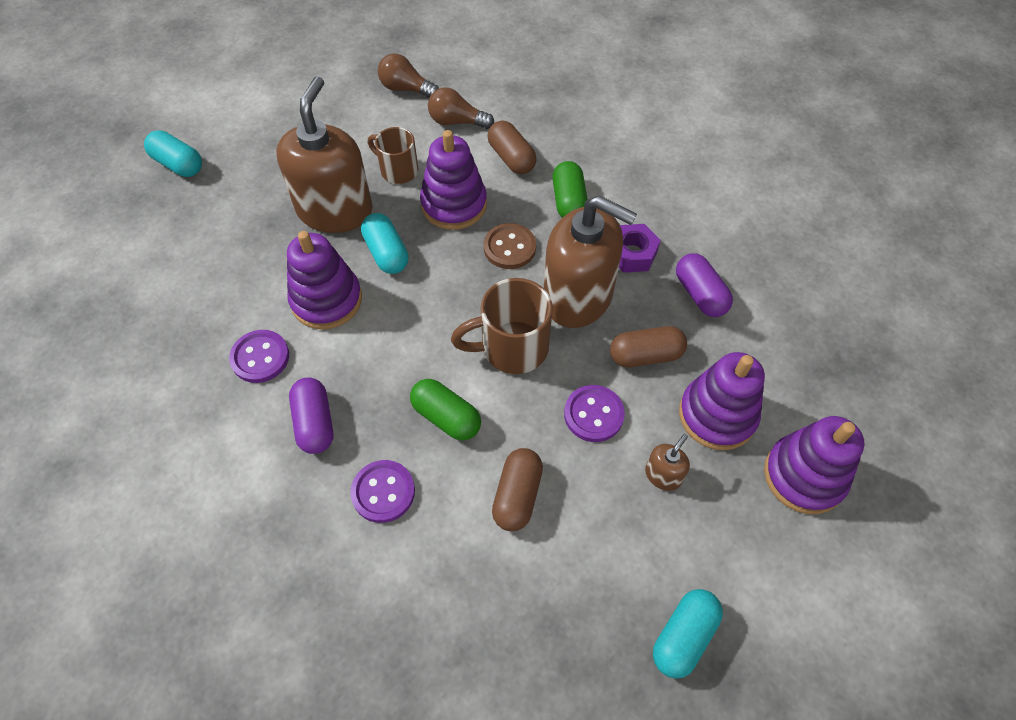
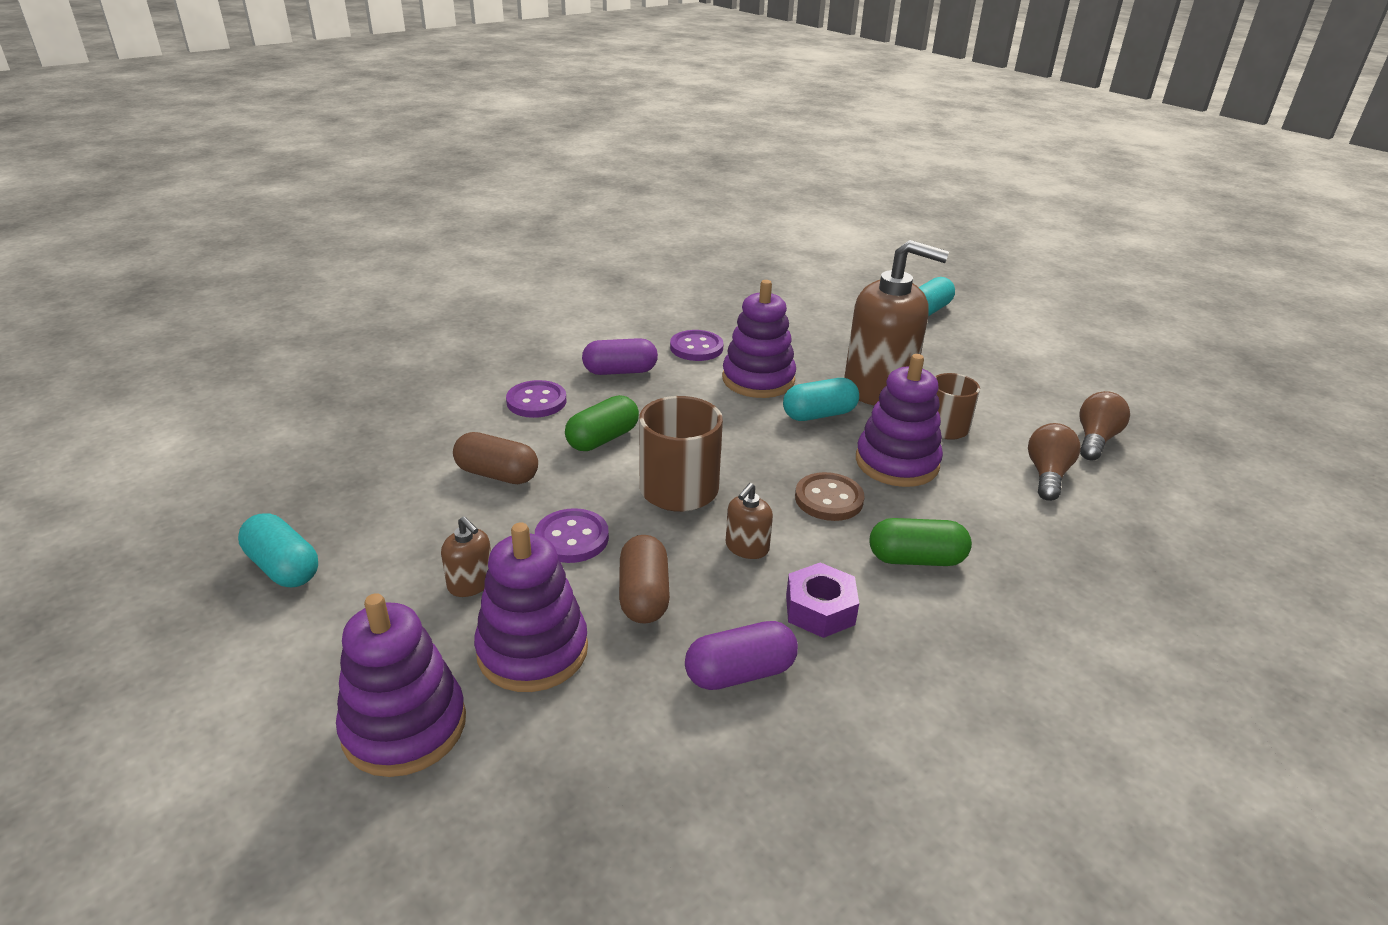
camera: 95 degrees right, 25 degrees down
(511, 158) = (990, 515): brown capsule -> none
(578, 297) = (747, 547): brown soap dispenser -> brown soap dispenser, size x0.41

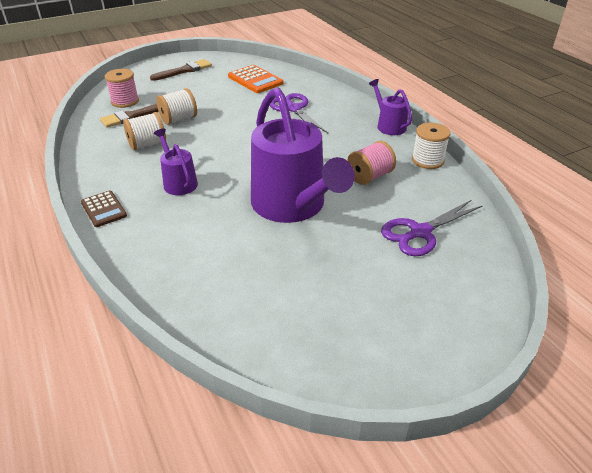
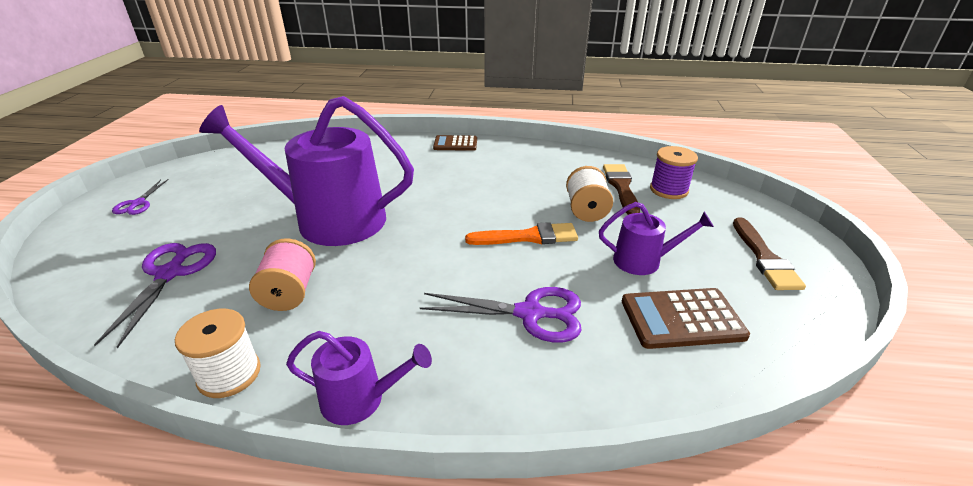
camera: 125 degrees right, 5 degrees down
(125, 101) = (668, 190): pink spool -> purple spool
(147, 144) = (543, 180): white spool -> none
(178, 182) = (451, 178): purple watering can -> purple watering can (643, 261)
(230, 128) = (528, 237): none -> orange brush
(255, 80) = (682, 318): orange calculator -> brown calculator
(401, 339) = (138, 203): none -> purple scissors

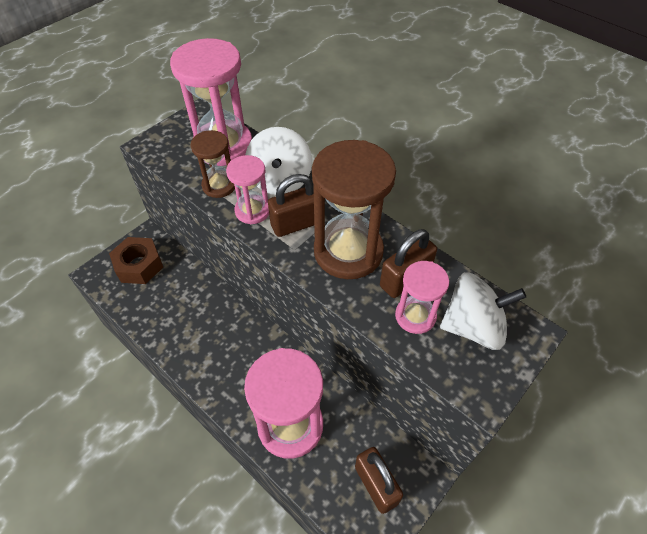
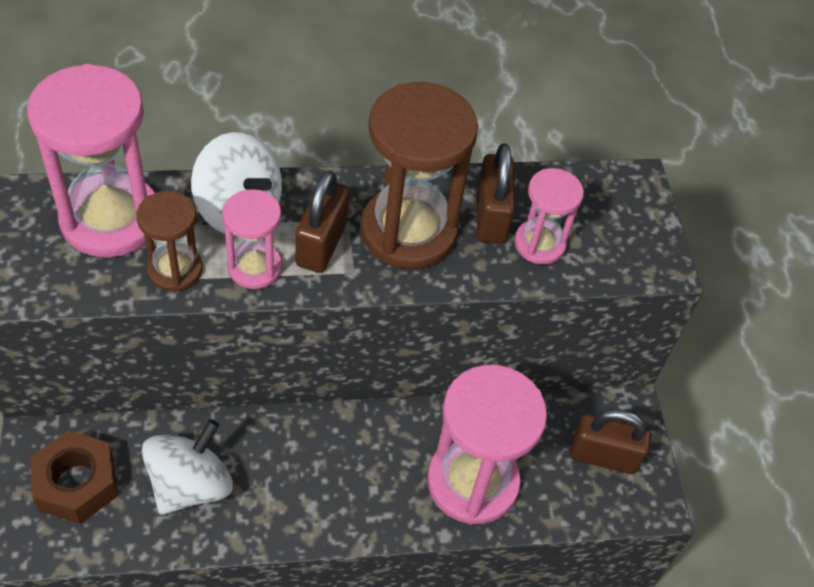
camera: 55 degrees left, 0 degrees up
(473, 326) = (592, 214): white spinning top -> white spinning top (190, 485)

____________

Problem =
Every line above in the stretch from the one with "(511, 158) = (990, 515): brown" through the one with "(147, 144) = (543, 180): white spool -> none" is to be transcribed exactly, ends included. No picture is copied.

Exercise response =
(511, 158) = (990, 515): brown capsule -> none
(578, 297) = (747, 547): brown soap dispenser -> brown soap dispenser, size x0.41

camera: 125 degrees right, 5 degrees down
(125, 101) = (668, 190): pink spool -> purple spool
(147, 144) = (543, 180): white spool -> none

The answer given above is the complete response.